Stored items from a collection
Start of Block

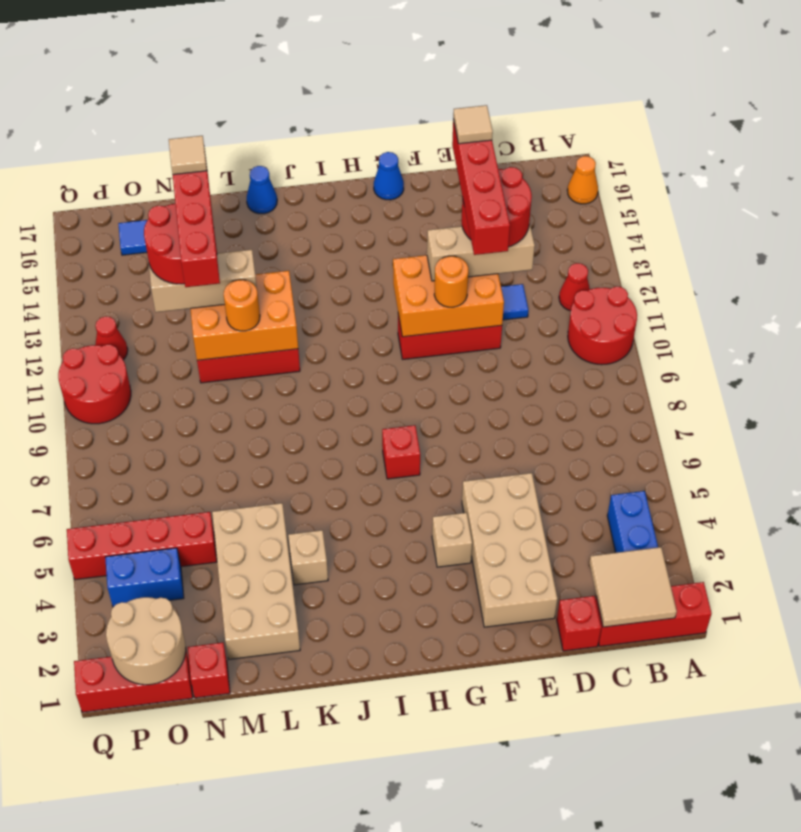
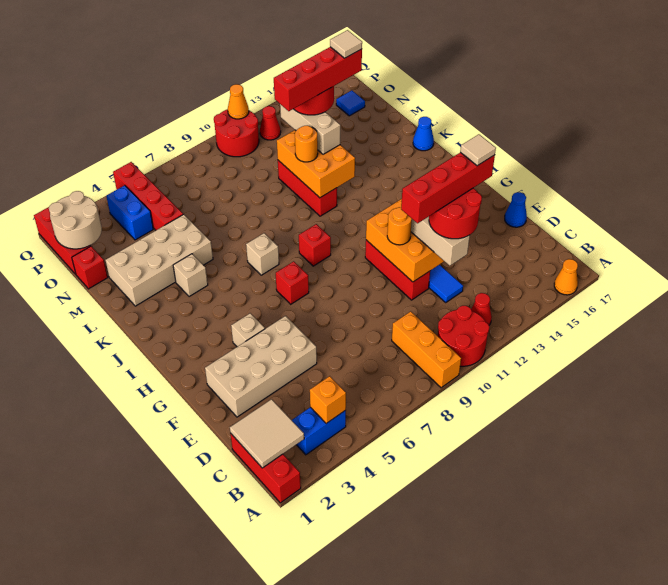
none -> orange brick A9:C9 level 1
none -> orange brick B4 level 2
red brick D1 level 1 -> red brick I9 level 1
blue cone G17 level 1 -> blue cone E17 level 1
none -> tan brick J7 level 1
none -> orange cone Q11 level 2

End of Block

• **What you need to do**
Read the data above. Pull out each line in which the string "cone" appears.

• **Response area**
blue cone G17 level 1 -> blue cone E17 level 1
none -> orange cone Q11 level 2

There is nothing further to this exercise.